_Directions for this task_
Copy the entries below word for word, but leave out the pictures.

(Excerpt from a dataset)
────────────────────────────────────────
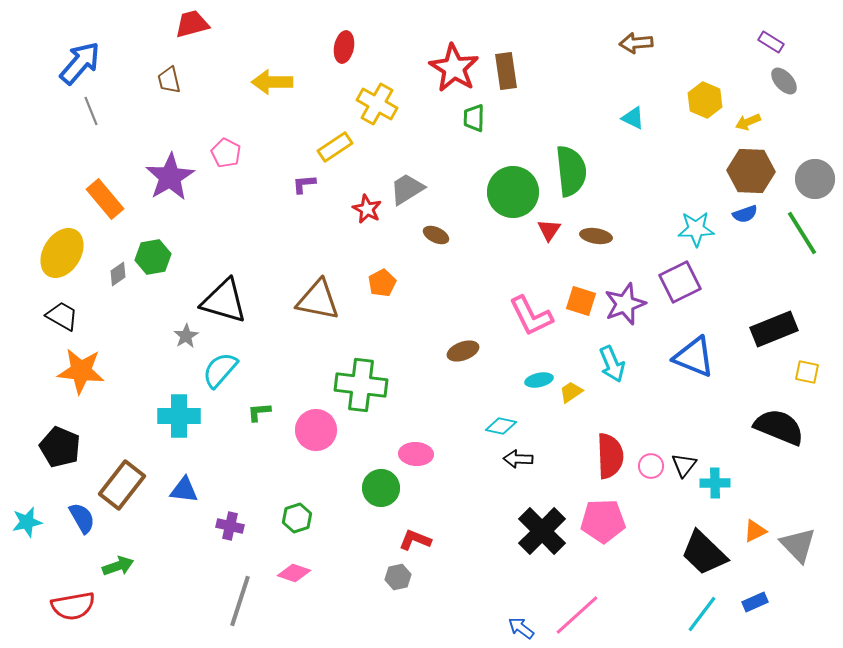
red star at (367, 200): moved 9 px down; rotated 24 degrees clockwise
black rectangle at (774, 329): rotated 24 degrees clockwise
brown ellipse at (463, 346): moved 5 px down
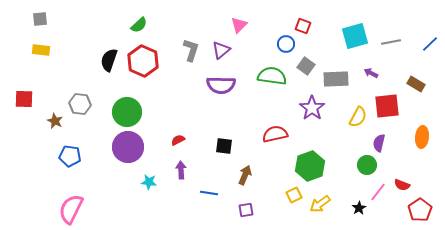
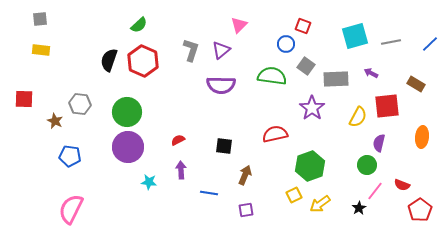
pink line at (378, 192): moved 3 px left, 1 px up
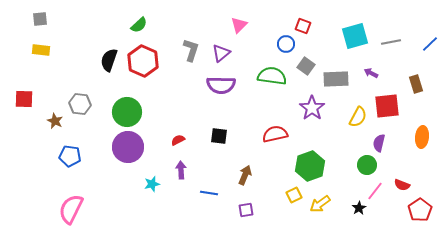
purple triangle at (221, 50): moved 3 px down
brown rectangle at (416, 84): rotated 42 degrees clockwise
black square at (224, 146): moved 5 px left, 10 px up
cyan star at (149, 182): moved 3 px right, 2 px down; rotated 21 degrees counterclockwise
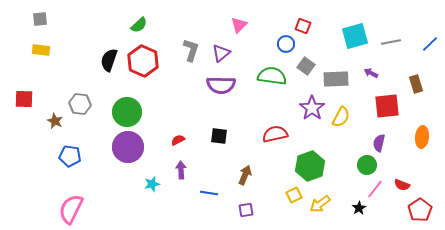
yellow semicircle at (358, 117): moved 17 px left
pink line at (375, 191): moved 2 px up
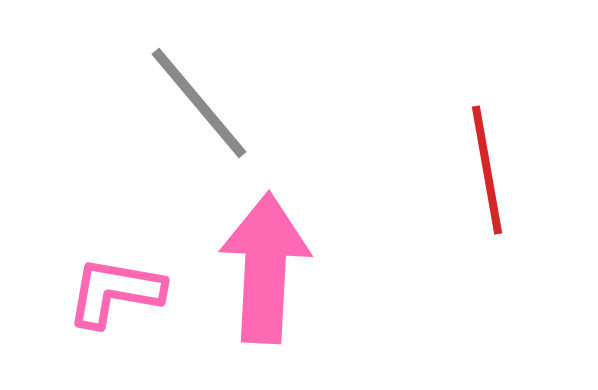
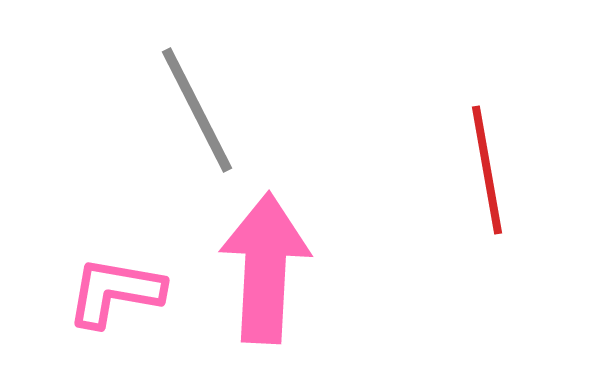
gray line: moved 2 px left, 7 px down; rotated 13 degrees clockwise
────────────────────────────────────────
_Response to this exercise_
red star at (367, 200): moved 9 px down; rotated 24 degrees clockwise
black rectangle at (774, 329): rotated 24 degrees clockwise
brown ellipse at (463, 346): moved 5 px down
pink line at (378, 192): moved 3 px left, 1 px up
purple triangle at (221, 50): moved 3 px down
brown rectangle at (416, 84): rotated 42 degrees clockwise
black square at (224, 146): moved 5 px left, 10 px up
cyan star at (149, 182): moved 3 px right, 2 px down; rotated 21 degrees counterclockwise
yellow semicircle at (358, 117): moved 17 px left
pink line at (375, 191): moved 2 px up
gray line: moved 2 px left, 7 px down; rotated 13 degrees clockwise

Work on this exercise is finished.